◆ **TASK INSTRUCTIONS**
Each record that follows must be given again without alteration.

◆ **RECORDS SHOWN**
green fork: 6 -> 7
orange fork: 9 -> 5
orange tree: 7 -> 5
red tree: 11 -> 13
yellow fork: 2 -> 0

◆ **RESPONSE BOX**
green fork: 6 -> 7
orange fork: 9 -> 5
orange tree: 7 -> 5
red tree: 11 -> 13
yellow fork: 2 -> 0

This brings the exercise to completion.